• **WHAT IS NEEDED**: In the entries below, the lines from the one with "IC18: NAND CD4011" through the one with "U37: AND 74LS08" are to be copied exactly; both ends count.

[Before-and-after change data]
• • • • • • •

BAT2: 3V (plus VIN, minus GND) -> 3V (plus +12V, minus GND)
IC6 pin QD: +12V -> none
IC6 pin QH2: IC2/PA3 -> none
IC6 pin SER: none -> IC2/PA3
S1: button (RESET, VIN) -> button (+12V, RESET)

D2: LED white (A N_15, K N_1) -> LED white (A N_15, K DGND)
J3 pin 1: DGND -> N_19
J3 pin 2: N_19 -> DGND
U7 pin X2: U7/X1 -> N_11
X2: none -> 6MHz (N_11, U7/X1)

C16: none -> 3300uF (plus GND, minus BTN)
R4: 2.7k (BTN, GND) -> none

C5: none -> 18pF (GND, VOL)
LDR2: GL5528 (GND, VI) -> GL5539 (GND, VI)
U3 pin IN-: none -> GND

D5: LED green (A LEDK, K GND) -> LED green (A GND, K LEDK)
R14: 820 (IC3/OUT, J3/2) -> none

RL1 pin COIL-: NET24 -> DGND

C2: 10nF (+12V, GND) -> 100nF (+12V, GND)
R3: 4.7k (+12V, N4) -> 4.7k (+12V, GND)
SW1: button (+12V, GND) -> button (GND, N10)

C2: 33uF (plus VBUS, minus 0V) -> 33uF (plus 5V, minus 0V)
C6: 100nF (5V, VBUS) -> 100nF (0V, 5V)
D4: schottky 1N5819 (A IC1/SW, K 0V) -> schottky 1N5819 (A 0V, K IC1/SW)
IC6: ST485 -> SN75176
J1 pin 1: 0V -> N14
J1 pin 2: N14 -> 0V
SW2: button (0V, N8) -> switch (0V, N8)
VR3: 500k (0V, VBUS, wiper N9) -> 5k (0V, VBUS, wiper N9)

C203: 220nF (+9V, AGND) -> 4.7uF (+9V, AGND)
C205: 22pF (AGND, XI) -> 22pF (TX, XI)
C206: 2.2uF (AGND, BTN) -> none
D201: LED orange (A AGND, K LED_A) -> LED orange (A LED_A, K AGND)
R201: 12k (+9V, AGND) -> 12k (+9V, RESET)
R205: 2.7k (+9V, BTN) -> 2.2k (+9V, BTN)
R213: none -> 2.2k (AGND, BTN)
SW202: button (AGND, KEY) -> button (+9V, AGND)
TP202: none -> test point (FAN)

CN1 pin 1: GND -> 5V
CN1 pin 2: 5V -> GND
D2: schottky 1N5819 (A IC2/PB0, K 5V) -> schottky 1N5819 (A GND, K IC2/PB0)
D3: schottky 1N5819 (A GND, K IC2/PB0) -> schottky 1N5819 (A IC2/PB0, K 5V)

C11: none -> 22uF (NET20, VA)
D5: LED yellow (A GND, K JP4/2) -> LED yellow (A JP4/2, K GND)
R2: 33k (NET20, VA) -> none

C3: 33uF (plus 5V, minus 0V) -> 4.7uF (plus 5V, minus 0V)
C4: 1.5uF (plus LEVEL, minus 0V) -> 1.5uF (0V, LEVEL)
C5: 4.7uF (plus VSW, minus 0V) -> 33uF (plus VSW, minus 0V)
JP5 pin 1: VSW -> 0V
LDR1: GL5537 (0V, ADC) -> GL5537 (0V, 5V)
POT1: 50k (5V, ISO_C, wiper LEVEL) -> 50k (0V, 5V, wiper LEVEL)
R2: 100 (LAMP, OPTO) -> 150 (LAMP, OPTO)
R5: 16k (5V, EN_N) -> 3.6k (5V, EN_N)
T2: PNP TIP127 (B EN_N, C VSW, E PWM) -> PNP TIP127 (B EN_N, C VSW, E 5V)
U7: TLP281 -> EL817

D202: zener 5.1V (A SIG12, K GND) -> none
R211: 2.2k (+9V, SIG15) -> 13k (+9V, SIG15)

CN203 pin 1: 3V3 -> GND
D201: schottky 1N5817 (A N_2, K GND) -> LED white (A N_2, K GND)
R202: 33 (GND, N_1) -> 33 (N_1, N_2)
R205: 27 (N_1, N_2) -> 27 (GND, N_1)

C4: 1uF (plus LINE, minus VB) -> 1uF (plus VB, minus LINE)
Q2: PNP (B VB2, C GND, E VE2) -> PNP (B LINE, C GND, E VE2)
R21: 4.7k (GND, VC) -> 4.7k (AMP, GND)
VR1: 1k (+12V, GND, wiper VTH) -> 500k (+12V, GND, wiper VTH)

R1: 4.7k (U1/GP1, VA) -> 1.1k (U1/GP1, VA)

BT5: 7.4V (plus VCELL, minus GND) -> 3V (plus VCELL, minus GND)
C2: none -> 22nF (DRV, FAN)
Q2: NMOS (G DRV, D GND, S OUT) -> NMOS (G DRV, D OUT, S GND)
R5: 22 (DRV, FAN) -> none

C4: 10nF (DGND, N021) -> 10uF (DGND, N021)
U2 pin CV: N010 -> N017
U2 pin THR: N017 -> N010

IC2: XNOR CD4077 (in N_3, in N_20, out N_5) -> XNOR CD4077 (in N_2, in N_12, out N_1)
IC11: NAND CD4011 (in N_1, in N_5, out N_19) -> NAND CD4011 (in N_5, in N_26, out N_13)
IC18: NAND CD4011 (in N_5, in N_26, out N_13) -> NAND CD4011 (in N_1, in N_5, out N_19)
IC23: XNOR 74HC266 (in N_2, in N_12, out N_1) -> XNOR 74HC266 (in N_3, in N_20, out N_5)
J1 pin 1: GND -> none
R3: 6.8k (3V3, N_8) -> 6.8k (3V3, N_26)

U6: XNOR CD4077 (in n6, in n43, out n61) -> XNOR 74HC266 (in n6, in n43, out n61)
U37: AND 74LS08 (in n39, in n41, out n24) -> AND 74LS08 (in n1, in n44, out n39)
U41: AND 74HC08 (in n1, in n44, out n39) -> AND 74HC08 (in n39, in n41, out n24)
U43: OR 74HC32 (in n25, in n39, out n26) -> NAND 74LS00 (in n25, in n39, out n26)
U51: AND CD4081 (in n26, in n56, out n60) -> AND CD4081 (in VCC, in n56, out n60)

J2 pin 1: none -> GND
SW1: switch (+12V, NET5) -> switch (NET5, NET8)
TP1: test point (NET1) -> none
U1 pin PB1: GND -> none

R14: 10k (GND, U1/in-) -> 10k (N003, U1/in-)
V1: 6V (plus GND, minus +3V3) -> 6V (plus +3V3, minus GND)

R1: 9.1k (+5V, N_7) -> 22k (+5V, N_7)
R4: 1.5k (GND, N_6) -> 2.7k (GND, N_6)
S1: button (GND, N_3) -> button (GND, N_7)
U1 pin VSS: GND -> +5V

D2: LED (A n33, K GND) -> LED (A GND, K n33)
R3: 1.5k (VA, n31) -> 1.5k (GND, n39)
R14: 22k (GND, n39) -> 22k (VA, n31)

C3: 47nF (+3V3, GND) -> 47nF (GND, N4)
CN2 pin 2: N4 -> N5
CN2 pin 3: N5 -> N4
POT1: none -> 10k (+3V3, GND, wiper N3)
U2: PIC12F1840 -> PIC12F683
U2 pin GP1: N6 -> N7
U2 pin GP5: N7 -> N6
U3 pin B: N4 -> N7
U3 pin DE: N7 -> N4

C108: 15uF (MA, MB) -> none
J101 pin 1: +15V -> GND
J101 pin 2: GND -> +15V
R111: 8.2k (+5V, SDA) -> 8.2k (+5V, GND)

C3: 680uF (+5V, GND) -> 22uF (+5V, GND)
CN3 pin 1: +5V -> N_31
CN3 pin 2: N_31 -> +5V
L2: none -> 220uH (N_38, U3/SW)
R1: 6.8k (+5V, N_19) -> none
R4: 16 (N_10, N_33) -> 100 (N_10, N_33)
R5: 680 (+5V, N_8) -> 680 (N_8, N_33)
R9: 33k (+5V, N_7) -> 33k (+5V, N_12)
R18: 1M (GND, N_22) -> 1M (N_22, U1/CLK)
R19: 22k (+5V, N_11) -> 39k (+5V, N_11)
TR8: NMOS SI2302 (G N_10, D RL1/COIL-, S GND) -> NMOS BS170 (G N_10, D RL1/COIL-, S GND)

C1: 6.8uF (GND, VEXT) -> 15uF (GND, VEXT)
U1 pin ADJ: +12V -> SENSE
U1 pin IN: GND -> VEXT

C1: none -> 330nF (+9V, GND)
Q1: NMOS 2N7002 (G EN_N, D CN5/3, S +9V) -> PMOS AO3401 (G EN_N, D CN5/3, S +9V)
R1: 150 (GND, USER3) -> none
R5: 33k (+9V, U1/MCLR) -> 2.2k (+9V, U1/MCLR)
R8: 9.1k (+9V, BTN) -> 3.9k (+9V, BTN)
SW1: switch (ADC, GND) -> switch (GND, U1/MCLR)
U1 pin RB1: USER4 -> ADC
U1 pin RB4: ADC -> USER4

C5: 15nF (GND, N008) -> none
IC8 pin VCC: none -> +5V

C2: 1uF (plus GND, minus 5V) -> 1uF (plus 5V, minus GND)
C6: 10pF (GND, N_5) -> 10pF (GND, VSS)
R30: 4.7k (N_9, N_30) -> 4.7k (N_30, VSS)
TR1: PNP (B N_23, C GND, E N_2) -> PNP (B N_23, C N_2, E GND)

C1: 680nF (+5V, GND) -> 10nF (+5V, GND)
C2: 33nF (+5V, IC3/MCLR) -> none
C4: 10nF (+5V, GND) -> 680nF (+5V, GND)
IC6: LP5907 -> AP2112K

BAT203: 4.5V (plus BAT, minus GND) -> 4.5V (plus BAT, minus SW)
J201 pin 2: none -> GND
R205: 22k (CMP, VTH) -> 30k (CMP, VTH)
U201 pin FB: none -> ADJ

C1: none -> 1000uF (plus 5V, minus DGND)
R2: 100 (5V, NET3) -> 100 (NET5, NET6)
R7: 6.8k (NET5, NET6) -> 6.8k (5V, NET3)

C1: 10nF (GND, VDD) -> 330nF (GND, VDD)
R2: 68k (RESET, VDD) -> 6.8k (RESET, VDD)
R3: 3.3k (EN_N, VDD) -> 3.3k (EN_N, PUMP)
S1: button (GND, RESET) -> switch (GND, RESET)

• • • • • • •

• **COMPLETED EXERCISE**:
IC18: NAND CD4011 (in N_5, in N_26, out N_13) -> NAND CD4011 (in N_1, in N_5, out N_19)
IC23: XNOR 74HC266 (in N_2, in N_12, out N_1) -> XNOR 74HC266 (in N_3, in N_20, out N_5)
J1 pin 1: GND -> none
R3: 6.8k (3V3, N_8) -> 6.8k (3V3, N_26)

U6: XNOR CD4077 (in n6, in n43, out n61) -> XNOR 74HC266 (in n6, in n43, out n61)
U37: AND 74LS08 (in n39, in n41, out n24) -> AND 74LS08 (in n1, in n44, out n39)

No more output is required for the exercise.